- TO DO: Every entry in the data is to be written out exactly; no picture belongs in the copy.

- EXERCISE INPUT:
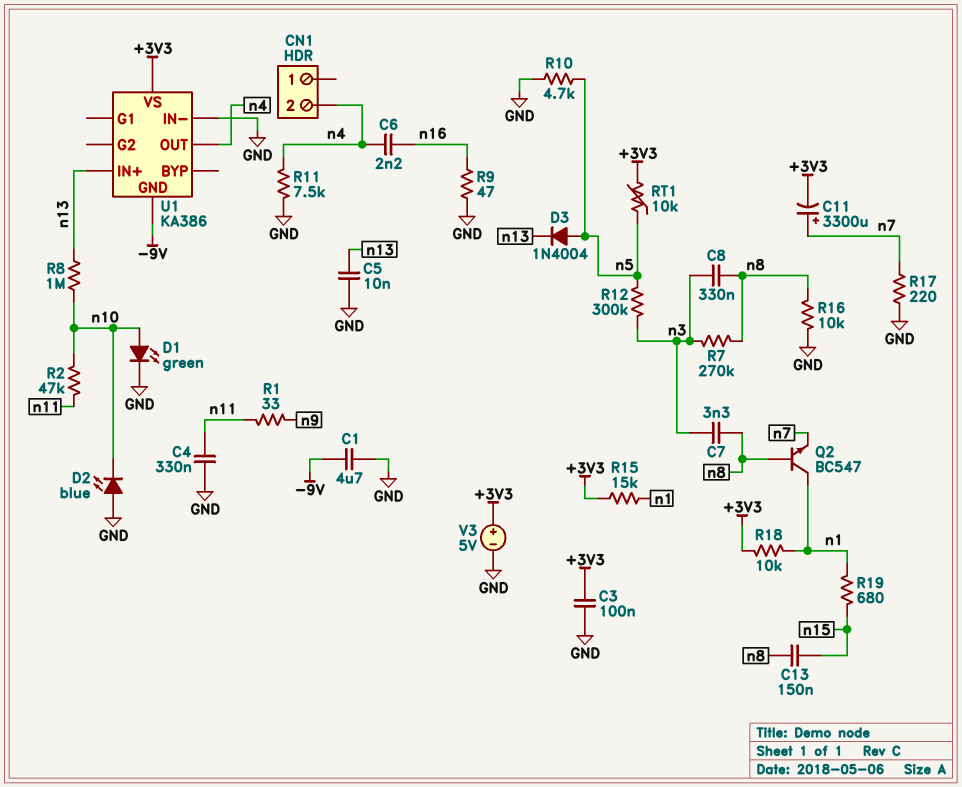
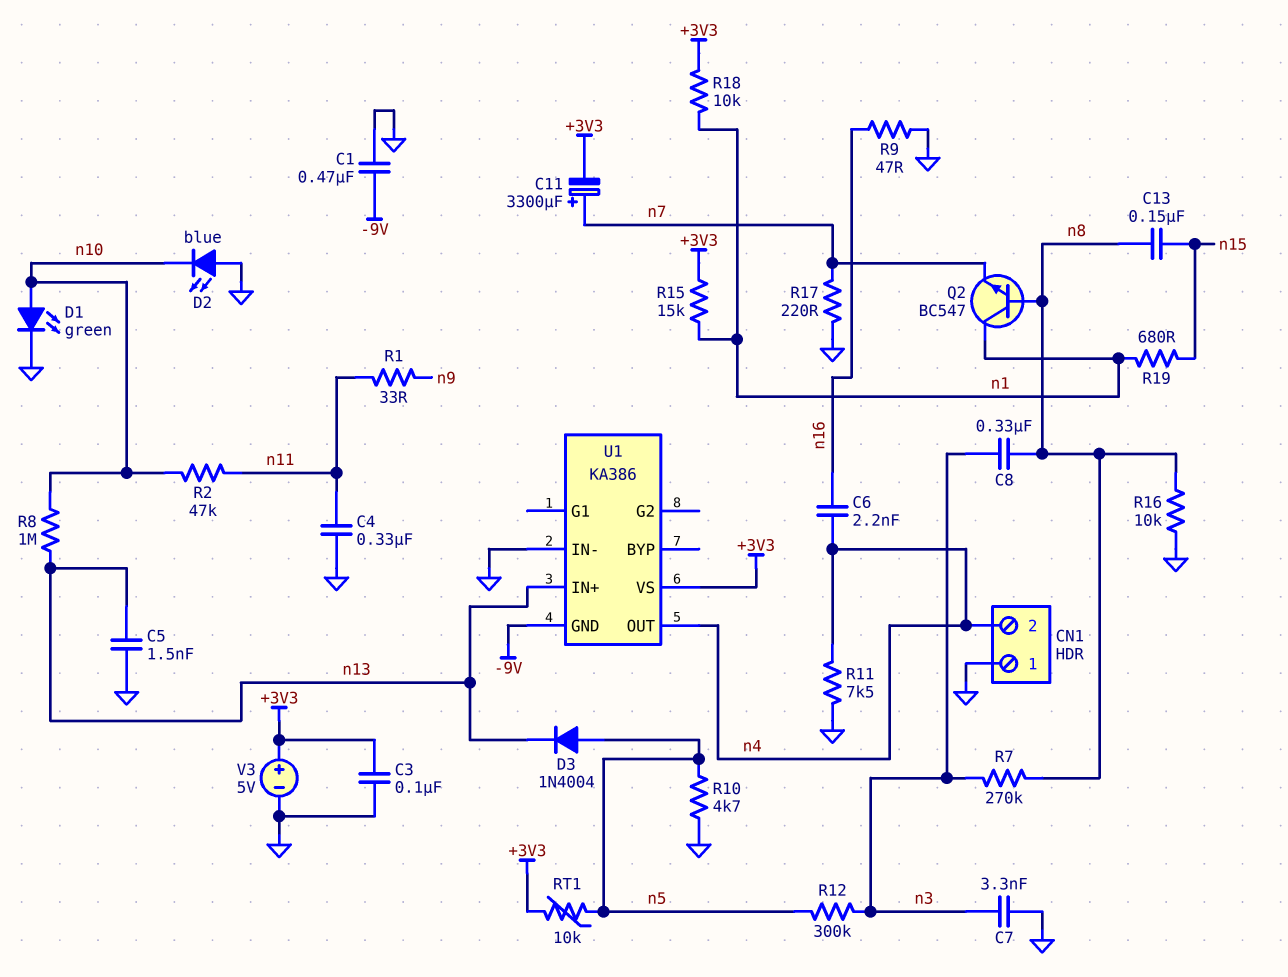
C1: 4.7uF (-9V, GND) -> 470nF (-9V, GND)
C5: 10nF (GND, n13) -> 1.5nF (GND, n13)
C7: 3.3nF (n3, n8) -> 3.3nF (GND, n3)
CN1 pin 1: none -> GND

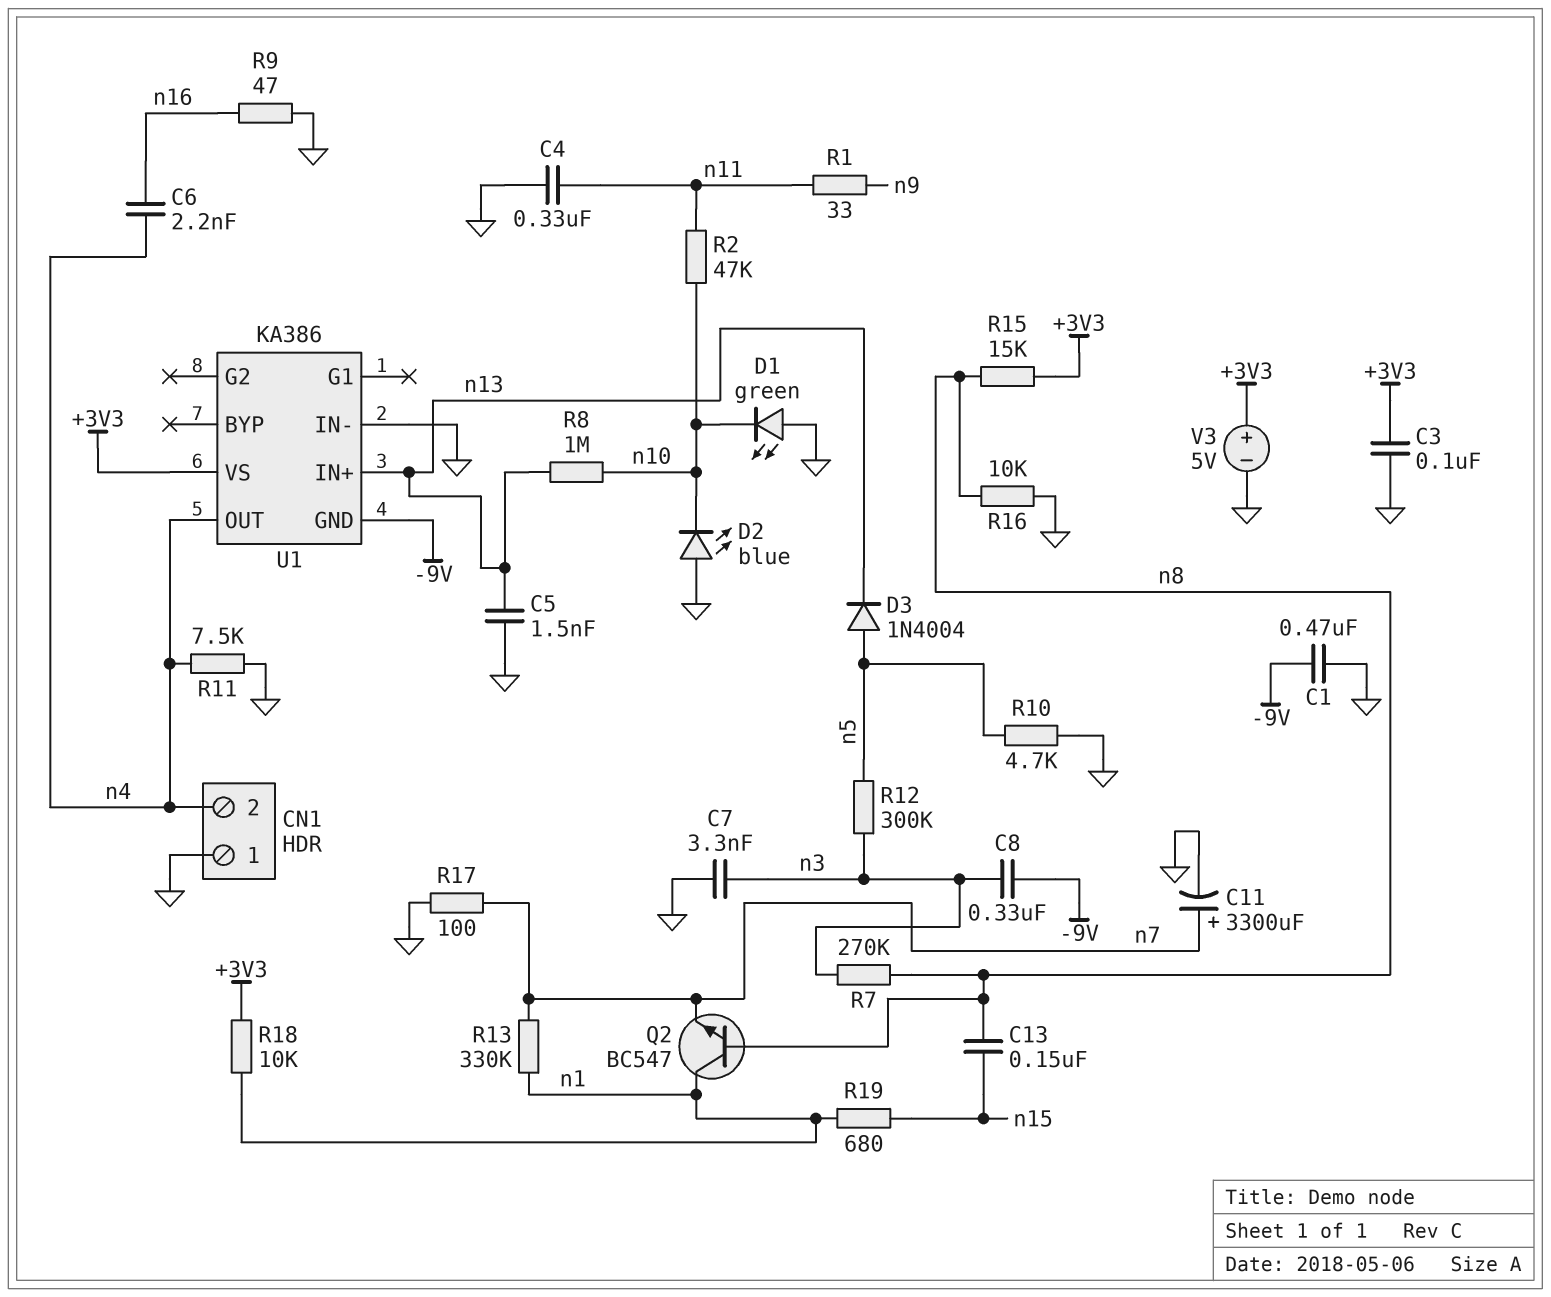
C8: 330nF (n3, n8) -> 330nF (-9V, n3)
C11: 3300uF (plus n7, minus +3V3) -> 3300uF (plus n7, minus GND)
D1: LED green (A n10, K GND) -> LED green (A GND, K n10)
R13: none -> 330k (n1, n7)
R15: 15k (+3V3, n1) -> 15k (+3V3, n8)
R17: 220 (GND, n7) -> 100 (GND, n7)
RT1: 10k (+3V3, n5) -> none

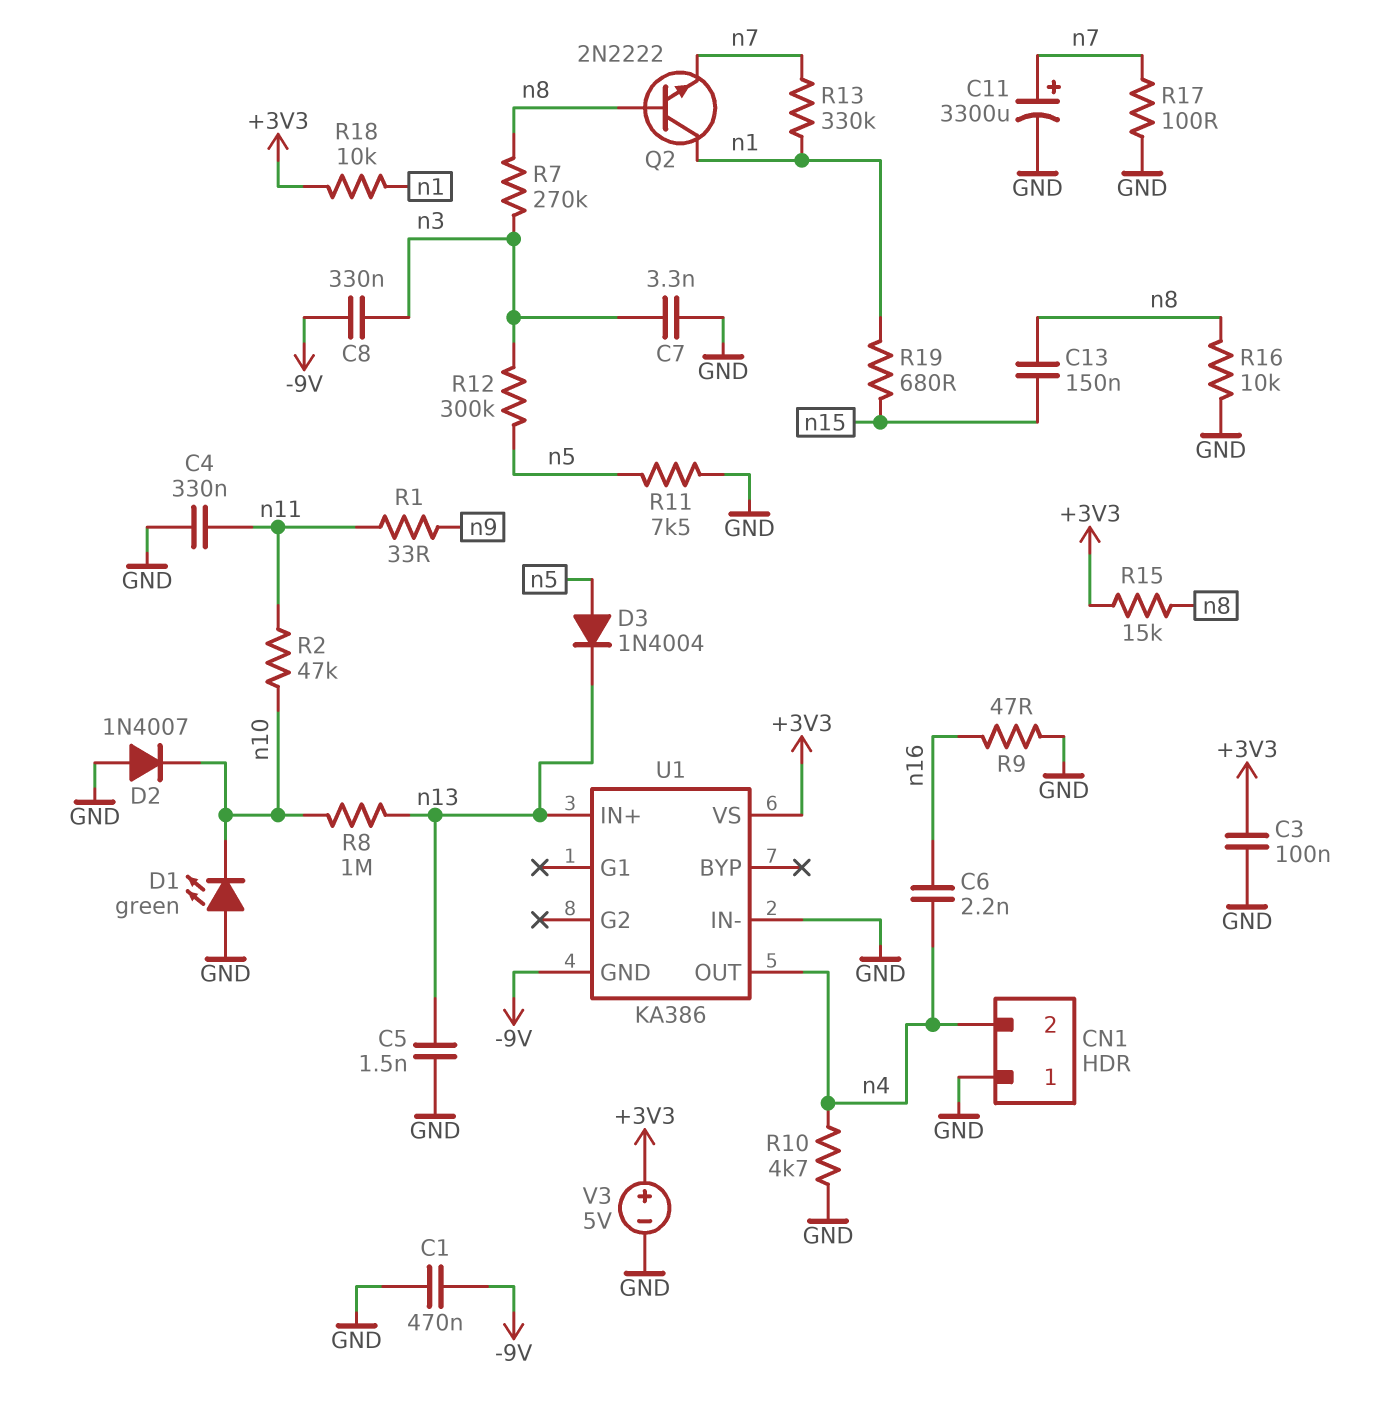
D2: LED blue (A GND, K n10) -> diode 1N4007 (A GND, K n10)
Q2: NPN BC547 (B n8, C n1, E n7) -> NPN 2N2222 (B n8, C n1, E n7)
R10: 4.7k (GND, n5) -> 4.7k (GND, n4)
R11: 7.5k (GND, n4) -> 7.5k (GND, n5)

- WORKED SOLUTION:
C1: 4.7uF (-9V, GND) -> 470nF (-9V, GND)
C5: 10nF (GND, n13) -> 1.5nF (GND, n13)
C7: 3.3nF (n3, n8) -> 3.3nF (GND, n3)
CN1 pin 1: none -> GND

C8: 330nF (n3, n8) -> 330nF (-9V, n3)
C11: 3300uF (plus n7, minus +3V3) -> 3300uF (plus n7, minus GND)
D1: LED green (A n10, K GND) -> LED green (A GND, K n10)
R13: none -> 330k (n1, n7)
R15: 15k (+3V3, n1) -> 15k (+3V3, n8)
R17: 220 (GND, n7) -> 100 (GND, n7)
RT1: 10k (+3V3, n5) -> none

D2: LED blue (A GND, K n10) -> diode 1N4007 (A GND, K n10)
Q2: NPN BC547 (B n8, C n1, E n7) -> NPN 2N2222 (B n8, C n1, E n7)
R10: 4.7k (GND, n5) -> 4.7k (GND, n4)
R11: 7.5k (GND, n4) -> 7.5k (GND, n5)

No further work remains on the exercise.